Top of EXTRACTED DATA

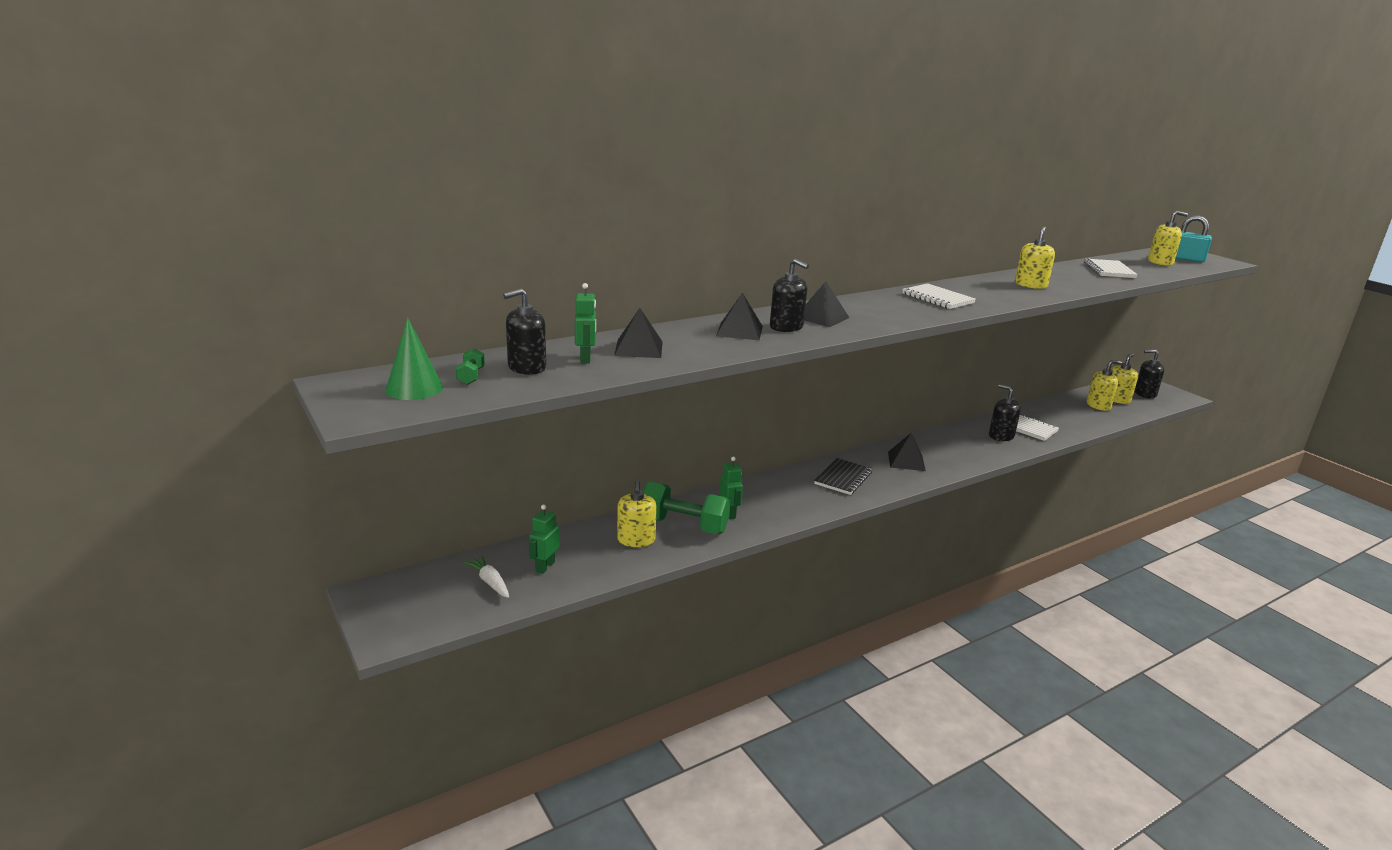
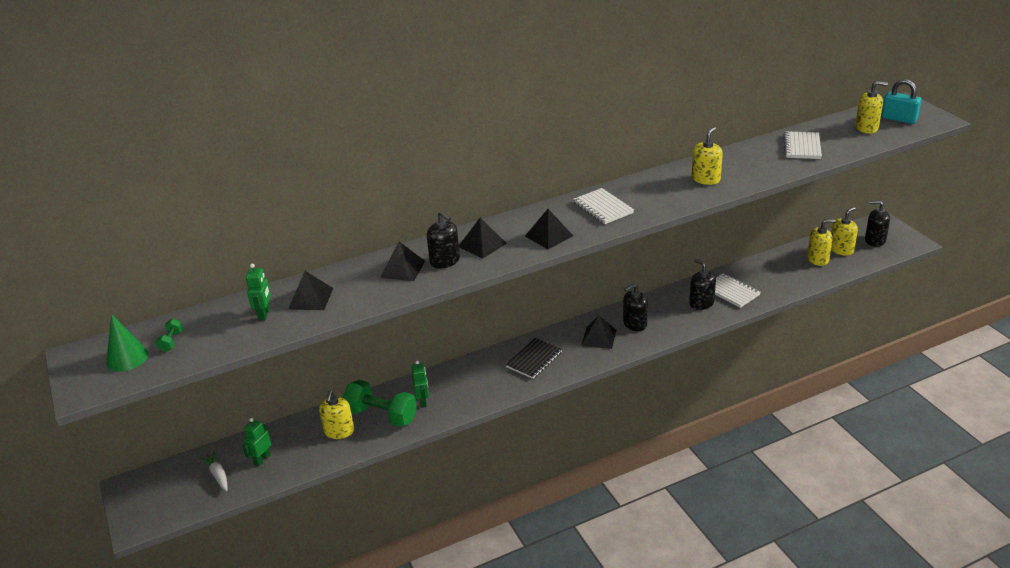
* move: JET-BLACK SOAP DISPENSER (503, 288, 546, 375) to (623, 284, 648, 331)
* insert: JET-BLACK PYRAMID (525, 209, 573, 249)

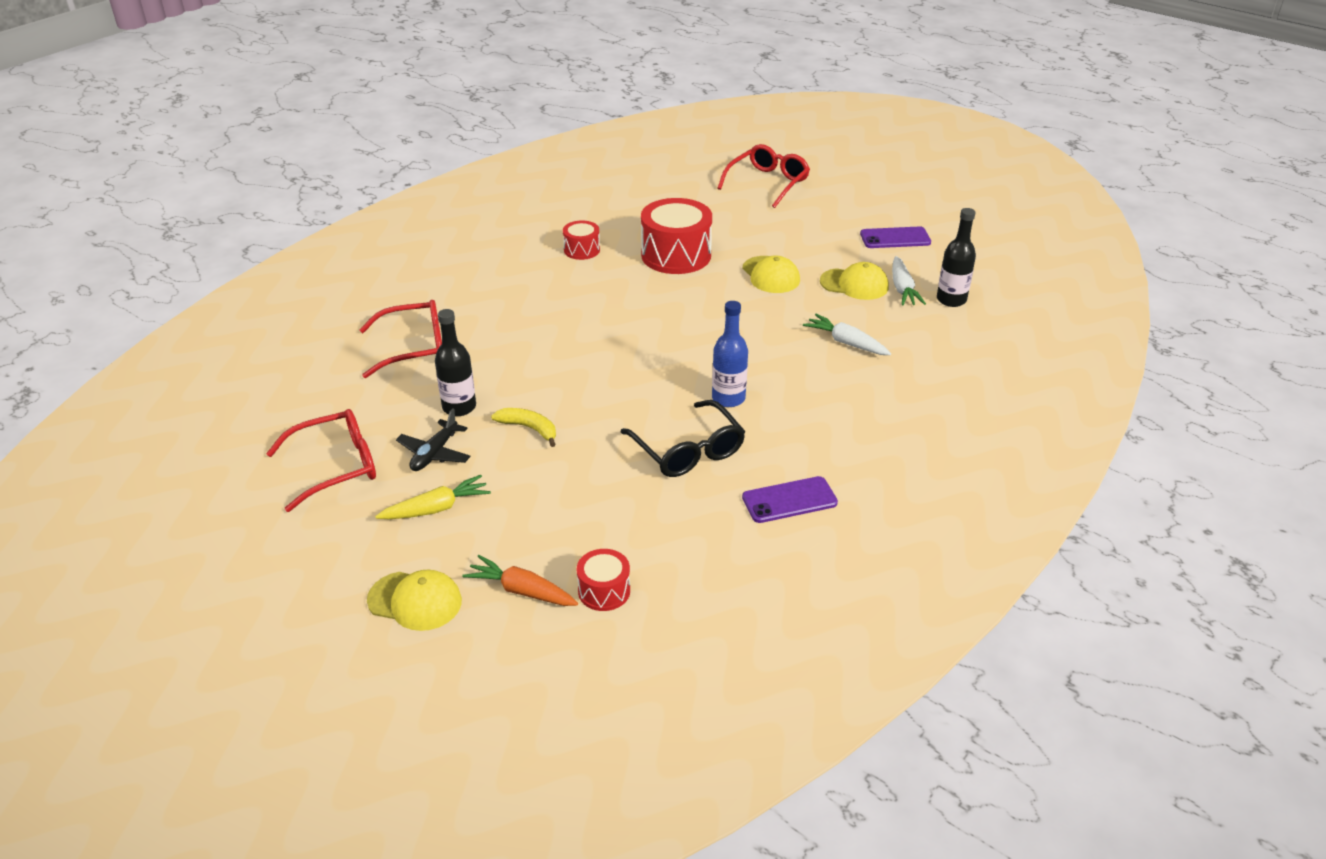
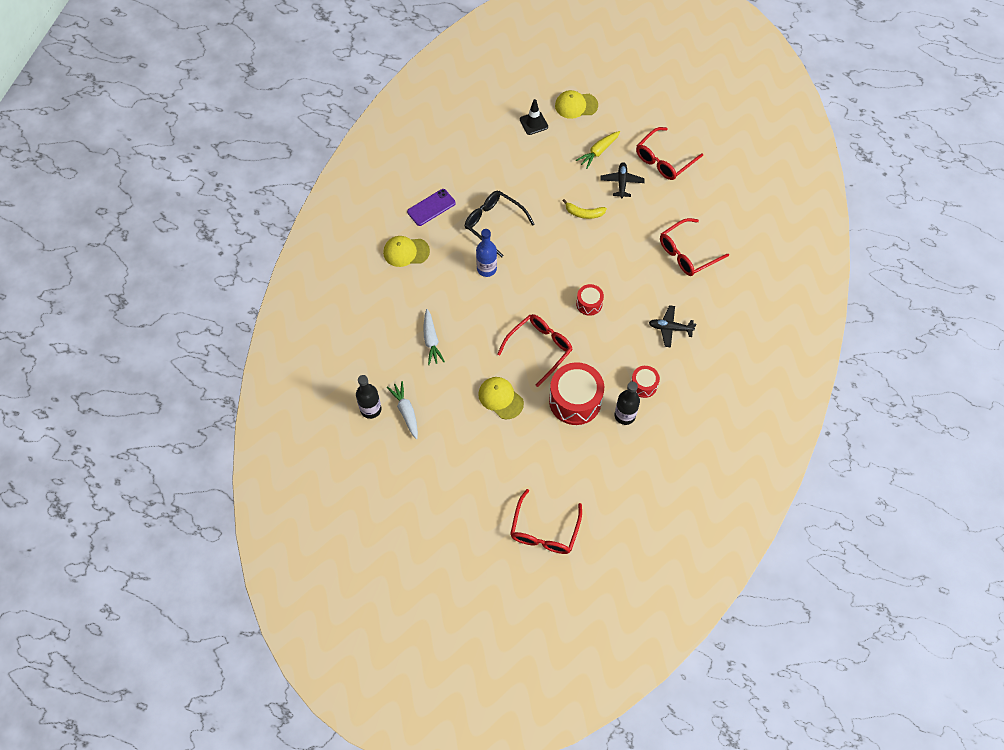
* move: JET-BLACK DRINK BOTTLE (435, 309, 476, 416) to (614, 381, 640, 425)
* replace: BRIGHT ORANGE TOY CARROT (462, 555, 578, 606) to JET-BLACK SAFETY CONE (520, 99, 548, 135)
* move: SCARLET DRUM (577, 549, 630, 611) to (576, 284, 604, 316)
* rotate: PURE WHITE TOY CARROT (803, 314, 891, 355) = (424, 309, 445, 365) 60 degrees clockwise
* move: GOLDEN PEAKED CAP (820, 262, 888, 300) to (383, 236, 430, 267)
* delete: PURPLE MOBILE PHONE (860, 227, 931, 248)
* insert: SCARLET SPECTACLES (497, 314, 573, 387)
* insert: JET-BLACK PLANE (649, 305, 696, 347)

Bottom of EXTRACTED DATA

> TASK DIRECTIONS
In your copy of the entries above, leave out the pictures and keep every word exact.

> EXPECTED ANSWER
* move: JET-BLACK SOAP DISPENSER (503, 288, 546, 375) to (623, 284, 648, 331)
* insert: JET-BLACK PYRAMID (525, 209, 573, 249)

* move: JET-BLACK DRINK BOTTLE (435, 309, 476, 416) to (614, 381, 640, 425)
* replace: BRIGHT ORANGE TOY CARROT (462, 555, 578, 606) to JET-BLACK SAFETY CONE (520, 99, 548, 135)
* move: SCARLET DRUM (577, 549, 630, 611) to (576, 284, 604, 316)
* rotate: PURE WHITE TOY CARROT (803, 314, 891, 355) = (424, 309, 445, 365) 60 degrees clockwise
* move: GOLDEN PEAKED CAP (820, 262, 888, 300) to (383, 236, 430, 267)
* delete: PURPLE MOBILE PHONE (860, 227, 931, 248)
* insert: SCARLET SPECTACLES (497, 314, 573, 387)
* insert: JET-BLACK PLANE (649, 305, 696, 347)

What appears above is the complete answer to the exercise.